### Work request
Give back the entries exactly, ending with the "D1: zener (A" line.

[Before-and-after change data]

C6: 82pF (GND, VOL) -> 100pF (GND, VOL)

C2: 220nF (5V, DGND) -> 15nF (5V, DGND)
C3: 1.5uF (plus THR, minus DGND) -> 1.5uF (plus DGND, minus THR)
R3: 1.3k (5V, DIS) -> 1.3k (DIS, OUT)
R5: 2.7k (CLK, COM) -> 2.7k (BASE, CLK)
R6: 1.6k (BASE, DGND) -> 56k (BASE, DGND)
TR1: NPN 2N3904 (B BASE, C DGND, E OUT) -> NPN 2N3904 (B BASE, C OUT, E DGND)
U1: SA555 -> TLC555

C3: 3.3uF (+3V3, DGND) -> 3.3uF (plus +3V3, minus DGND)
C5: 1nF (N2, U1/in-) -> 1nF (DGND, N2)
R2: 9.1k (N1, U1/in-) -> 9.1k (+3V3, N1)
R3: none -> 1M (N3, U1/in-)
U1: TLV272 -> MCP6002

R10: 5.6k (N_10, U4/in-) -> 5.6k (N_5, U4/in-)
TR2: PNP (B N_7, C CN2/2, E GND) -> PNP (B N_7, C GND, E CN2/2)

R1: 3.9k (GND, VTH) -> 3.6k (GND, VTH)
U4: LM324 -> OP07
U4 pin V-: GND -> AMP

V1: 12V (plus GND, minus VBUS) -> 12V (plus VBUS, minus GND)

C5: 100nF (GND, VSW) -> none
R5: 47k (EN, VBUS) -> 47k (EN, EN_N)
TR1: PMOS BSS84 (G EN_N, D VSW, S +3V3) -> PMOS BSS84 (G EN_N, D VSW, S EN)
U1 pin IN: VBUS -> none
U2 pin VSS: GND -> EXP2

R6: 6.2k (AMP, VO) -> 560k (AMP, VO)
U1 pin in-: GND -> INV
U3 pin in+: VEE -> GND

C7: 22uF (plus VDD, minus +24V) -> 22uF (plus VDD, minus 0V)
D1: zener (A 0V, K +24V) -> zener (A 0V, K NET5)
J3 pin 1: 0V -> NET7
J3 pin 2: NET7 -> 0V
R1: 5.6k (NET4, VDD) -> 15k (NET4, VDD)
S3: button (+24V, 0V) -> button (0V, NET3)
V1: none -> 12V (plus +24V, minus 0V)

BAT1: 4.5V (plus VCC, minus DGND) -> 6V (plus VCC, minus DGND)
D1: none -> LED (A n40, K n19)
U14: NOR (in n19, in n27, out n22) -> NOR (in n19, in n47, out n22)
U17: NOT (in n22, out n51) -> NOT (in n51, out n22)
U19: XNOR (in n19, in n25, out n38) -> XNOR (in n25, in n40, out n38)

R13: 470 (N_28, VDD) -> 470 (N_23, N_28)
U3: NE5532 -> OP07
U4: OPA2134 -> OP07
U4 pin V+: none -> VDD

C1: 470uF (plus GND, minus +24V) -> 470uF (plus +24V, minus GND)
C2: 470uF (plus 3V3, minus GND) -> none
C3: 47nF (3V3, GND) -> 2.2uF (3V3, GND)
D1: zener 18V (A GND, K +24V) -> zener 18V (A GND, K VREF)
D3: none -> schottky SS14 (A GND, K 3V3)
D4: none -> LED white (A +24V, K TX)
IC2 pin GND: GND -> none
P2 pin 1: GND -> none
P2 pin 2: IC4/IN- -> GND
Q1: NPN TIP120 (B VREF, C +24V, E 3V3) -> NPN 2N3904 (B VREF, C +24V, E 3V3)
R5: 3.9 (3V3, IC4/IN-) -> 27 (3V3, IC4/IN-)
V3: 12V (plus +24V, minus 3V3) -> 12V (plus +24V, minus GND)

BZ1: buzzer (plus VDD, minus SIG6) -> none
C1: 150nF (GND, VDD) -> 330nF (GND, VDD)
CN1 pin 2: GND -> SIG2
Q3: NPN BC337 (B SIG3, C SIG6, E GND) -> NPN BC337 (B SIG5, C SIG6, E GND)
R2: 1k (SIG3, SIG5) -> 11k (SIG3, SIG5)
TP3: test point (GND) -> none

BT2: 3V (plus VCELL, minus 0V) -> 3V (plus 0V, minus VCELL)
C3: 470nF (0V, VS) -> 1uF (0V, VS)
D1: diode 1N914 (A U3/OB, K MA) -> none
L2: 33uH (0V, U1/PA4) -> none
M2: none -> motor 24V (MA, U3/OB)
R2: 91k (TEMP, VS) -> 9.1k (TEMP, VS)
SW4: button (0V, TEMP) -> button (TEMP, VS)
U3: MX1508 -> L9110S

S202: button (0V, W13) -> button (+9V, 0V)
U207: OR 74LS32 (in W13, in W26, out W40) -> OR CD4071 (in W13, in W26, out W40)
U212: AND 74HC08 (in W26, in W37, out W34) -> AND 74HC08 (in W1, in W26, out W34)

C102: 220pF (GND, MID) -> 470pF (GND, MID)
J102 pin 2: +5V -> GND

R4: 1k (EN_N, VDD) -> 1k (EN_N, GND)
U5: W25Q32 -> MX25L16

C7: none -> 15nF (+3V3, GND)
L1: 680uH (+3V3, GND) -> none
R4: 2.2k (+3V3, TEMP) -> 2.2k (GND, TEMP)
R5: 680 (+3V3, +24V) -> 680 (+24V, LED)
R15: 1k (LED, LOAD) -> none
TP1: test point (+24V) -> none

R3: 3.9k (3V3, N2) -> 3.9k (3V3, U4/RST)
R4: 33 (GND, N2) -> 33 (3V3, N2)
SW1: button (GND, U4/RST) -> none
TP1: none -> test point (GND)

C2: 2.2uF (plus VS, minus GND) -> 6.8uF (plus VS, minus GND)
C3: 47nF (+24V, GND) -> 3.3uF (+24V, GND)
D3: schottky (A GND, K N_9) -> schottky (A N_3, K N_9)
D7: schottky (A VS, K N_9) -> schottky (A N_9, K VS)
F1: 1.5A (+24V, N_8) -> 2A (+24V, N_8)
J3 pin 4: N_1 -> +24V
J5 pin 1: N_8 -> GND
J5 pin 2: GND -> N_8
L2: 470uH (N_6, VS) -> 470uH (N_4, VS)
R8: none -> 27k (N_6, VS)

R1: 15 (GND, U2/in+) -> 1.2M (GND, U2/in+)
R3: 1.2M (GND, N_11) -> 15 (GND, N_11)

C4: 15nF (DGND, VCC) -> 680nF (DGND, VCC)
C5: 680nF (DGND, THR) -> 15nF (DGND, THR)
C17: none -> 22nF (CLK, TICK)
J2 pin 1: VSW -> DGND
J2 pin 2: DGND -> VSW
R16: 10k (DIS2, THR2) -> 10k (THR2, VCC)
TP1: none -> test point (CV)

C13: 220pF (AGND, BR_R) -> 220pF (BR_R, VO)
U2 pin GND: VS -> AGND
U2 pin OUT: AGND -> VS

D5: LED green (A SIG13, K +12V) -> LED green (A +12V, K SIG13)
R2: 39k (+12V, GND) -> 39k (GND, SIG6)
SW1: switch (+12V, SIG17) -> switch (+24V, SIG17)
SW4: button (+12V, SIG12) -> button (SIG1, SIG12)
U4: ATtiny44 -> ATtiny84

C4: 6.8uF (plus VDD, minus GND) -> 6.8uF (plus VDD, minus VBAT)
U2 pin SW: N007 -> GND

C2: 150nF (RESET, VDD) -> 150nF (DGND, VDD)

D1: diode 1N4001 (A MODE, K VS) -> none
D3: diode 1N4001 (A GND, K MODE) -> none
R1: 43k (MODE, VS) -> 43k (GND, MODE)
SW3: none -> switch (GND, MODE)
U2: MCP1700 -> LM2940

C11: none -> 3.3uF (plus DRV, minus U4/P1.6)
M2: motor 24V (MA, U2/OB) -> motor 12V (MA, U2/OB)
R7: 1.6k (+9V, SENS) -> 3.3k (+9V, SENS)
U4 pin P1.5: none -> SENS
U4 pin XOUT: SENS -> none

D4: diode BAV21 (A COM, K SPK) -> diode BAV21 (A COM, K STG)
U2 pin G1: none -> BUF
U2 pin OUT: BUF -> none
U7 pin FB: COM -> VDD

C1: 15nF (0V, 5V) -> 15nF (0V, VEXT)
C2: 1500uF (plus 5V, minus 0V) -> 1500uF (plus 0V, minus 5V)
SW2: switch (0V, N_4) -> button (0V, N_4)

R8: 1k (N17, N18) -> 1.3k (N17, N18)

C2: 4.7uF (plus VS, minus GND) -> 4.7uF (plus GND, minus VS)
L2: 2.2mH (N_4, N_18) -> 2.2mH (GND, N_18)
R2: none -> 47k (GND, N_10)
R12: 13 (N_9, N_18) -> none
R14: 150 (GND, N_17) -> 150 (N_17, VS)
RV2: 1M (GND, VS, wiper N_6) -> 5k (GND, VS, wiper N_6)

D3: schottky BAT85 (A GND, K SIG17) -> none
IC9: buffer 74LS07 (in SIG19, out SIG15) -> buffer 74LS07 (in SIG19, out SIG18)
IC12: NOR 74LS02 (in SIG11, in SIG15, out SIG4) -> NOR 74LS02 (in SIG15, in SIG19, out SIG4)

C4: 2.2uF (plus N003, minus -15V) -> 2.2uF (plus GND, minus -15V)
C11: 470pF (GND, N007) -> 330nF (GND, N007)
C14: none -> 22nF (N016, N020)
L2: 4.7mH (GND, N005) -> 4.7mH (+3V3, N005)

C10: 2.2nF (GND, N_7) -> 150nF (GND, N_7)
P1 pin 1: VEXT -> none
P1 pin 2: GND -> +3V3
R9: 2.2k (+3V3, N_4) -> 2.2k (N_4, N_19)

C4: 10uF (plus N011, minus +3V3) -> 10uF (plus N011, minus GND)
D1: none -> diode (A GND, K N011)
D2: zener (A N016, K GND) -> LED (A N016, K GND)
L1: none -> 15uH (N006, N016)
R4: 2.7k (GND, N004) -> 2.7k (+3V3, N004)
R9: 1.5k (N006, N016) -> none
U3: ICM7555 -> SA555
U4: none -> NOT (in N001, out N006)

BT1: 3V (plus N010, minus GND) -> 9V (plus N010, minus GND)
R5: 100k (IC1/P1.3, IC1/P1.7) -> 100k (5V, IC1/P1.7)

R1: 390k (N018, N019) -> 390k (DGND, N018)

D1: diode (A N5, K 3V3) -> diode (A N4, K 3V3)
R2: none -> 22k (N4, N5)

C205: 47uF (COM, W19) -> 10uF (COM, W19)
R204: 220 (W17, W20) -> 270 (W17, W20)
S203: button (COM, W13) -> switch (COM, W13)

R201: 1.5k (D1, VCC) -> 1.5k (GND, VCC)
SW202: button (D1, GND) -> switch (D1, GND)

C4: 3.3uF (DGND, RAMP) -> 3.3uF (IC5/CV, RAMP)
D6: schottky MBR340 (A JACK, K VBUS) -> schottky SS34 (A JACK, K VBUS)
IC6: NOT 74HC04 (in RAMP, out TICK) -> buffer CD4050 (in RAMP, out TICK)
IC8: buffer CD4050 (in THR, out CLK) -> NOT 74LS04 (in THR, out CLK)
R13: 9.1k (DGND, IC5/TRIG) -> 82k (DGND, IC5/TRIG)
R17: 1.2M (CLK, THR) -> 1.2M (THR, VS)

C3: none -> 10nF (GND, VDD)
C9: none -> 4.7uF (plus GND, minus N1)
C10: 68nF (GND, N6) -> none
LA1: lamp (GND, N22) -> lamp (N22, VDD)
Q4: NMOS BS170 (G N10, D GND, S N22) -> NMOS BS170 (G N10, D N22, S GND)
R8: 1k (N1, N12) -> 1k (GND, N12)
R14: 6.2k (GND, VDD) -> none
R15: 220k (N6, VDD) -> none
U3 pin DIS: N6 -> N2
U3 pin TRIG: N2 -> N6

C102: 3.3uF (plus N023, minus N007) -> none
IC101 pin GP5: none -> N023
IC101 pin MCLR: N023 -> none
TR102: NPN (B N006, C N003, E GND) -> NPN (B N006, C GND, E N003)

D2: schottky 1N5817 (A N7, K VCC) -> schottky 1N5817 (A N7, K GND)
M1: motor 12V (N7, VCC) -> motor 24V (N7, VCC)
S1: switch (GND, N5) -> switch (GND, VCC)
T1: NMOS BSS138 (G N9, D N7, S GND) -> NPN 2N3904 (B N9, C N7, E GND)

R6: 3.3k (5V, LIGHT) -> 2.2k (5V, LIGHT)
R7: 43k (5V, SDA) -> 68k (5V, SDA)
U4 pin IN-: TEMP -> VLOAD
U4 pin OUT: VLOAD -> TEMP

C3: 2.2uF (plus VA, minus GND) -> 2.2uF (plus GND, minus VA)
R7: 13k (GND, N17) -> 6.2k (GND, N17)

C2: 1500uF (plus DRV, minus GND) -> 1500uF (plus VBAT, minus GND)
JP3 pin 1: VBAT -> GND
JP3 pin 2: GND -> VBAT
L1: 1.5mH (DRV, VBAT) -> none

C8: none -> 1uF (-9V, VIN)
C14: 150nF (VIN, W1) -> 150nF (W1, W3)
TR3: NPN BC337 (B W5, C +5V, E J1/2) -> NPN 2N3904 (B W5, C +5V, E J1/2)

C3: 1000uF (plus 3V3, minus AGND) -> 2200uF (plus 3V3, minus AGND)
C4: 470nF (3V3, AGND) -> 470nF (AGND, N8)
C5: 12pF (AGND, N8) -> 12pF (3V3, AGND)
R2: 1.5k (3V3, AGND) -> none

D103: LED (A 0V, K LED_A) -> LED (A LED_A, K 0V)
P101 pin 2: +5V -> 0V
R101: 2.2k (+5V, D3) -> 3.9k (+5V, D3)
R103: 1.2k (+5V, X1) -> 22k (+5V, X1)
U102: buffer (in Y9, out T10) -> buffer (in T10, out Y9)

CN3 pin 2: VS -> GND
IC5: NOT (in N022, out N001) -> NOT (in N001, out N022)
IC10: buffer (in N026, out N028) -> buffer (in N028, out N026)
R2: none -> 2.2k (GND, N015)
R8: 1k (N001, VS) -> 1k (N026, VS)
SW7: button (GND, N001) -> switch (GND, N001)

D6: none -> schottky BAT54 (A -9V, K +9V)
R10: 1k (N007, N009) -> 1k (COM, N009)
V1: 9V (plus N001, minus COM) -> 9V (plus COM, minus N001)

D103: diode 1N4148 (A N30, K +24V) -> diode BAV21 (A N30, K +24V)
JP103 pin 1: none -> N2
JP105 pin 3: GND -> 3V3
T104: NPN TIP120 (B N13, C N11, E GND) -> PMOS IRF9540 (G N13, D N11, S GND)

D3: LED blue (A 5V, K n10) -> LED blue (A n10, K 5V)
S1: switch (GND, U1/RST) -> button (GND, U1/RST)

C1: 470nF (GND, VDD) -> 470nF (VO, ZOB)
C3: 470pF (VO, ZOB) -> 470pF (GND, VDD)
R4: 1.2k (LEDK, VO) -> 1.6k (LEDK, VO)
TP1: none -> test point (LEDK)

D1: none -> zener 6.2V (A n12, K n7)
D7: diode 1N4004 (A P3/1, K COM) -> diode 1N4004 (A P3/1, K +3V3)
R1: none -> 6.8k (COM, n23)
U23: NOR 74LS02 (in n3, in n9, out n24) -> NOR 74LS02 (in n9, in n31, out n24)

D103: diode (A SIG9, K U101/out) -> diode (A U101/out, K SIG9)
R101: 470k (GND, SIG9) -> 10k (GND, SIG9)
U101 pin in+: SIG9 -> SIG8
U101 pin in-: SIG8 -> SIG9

### Problem solution
C6: 82pF (GND, VOL) -> 100pF (GND, VOL)

C2: 220nF (5V, DGND) -> 15nF (5V, DGND)
C3: 1.5uF (plus THR, minus DGND) -> 1.5uF (plus DGND, minus THR)
R3: 1.3k (5V, DIS) -> 1.3k (DIS, OUT)
R5: 2.7k (CLK, COM) -> 2.7k (BASE, CLK)
R6: 1.6k (BASE, DGND) -> 56k (BASE, DGND)
TR1: NPN 2N3904 (B BASE, C DGND, E OUT) -> NPN 2N3904 (B BASE, C OUT, E DGND)
U1: SA555 -> TLC555

C3: 3.3uF (+3V3, DGND) -> 3.3uF (plus +3V3, minus DGND)
C5: 1nF (N2, U1/in-) -> 1nF (DGND, N2)
R2: 9.1k (N1, U1/in-) -> 9.1k (+3V3, N1)
R3: none -> 1M (N3, U1/in-)
U1: TLV272 -> MCP6002

R10: 5.6k (N_10, U4/in-) -> 5.6k (N_5, U4/in-)
TR2: PNP (B N_7, C CN2/2, E GND) -> PNP (B N_7, C GND, E CN2/2)

R1: 3.9k (GND, VTH) -> 3.6k (GND, VTH)
U4: LM324 -> OP07
U4 pin V-: GND -> AMP

V1: 12V (plus GND, minus VBUS) -> 12V (plus VBUS, minus GND)

C5: 100nF (GND, VSW) -> none
R5: 47k (EN, VBUS) -> 47k (EN, EN_N)
TR1: PMOS BSS84 (G EN_N, D VSW, S +3V3) -> PMOS BSS84 (G EN_N, D VSW, S EN)
U1 pin IN: VBUS -> none
U2 pin VSS: GND -> EXP2

R6: 6.2k (AMP, VO) -> 560k (AMP, VO)
U1 pin in-: GND -> INV
U3 pin in+: VEE -> GND

C7: 22uF (plus VDD, minus +24V) -> 22uF (plus VDD, minus 0V)
D1: zener (A 0V, K +24V) -> zener (A 0V, K NET5)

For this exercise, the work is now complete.